Your goal → All lines from the one containing "pink flashlight: 4 -> 3" to the end of the listing below are to be reproduced exactly, and no others.

[[ Working data, beginning ]]

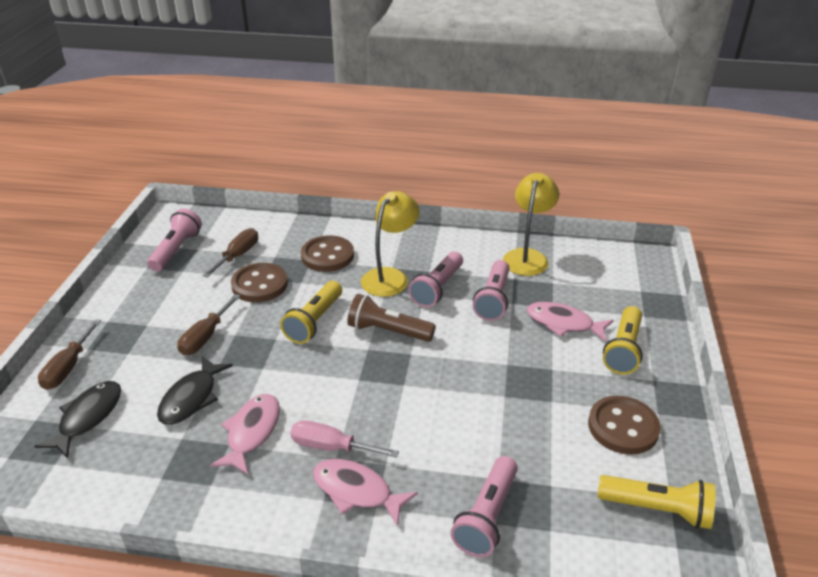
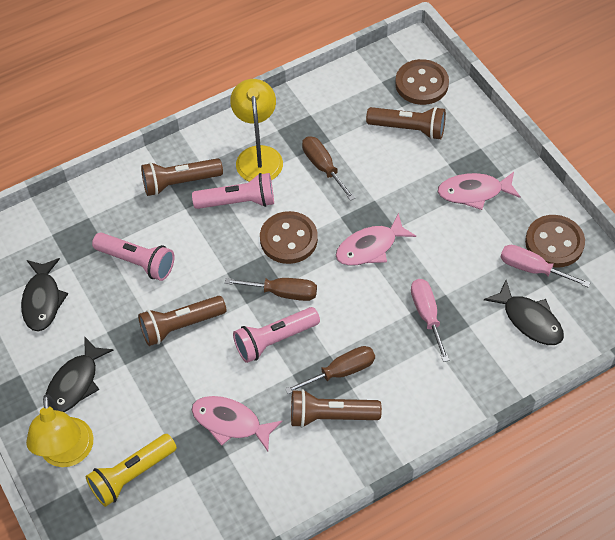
black fish: 2 -> 3
brown flashlight: 1 -> 4
pink flashlight: 4 -> 3
pink screwdriver: 1 -> 2
yellow flashlight: 3 -> 1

[[ Working data, end ]]

Result of the task →
pink flashlight: 4 -> 3
pink screwdriver: 1 -> 2
yellow flashlight: 3 -> 1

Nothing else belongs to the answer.